▶ TASK TO COMPLETE: For the records below, say how many lines contain the string "yellow". Give no other text.

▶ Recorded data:
━━━

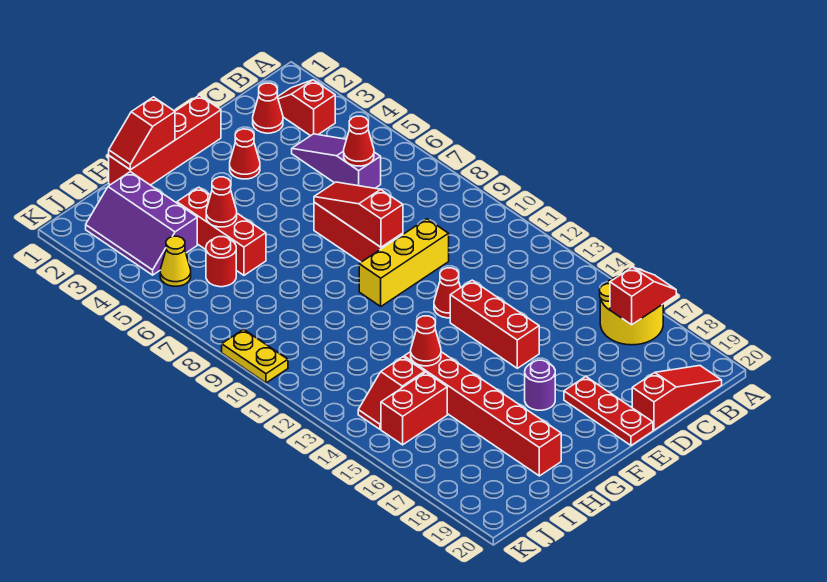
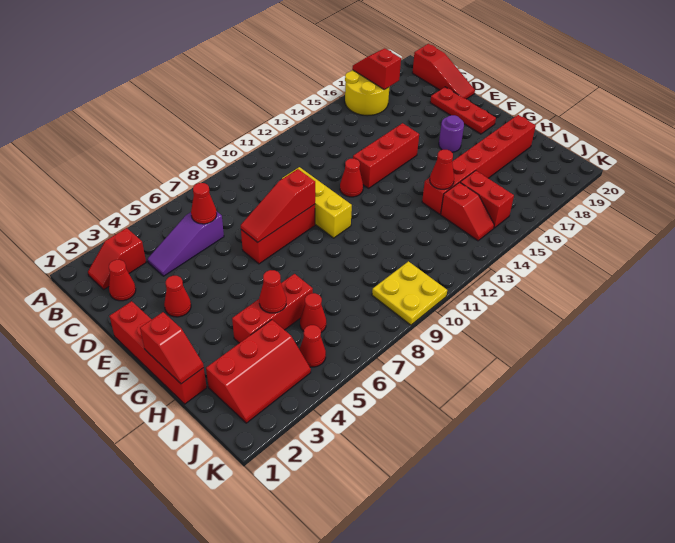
red slope B20:D20 level 1 top D -> red slope B20:D20 level 1 top B
red plate E18:E20 level 1 -> red plate D19:F19 level 1
purple slope I2:J4 level 1 top I -> red slope I2:J4 level 1 top I
red round brick I6 level 1 -> red cone I6 level 1
yellow cone J5 level 1 -> red cone J5 level 1
yellow plate K9:K10 level 1 -> yellow plate J9:K10 level 1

━━━

▶ RESPONSE BOX: 2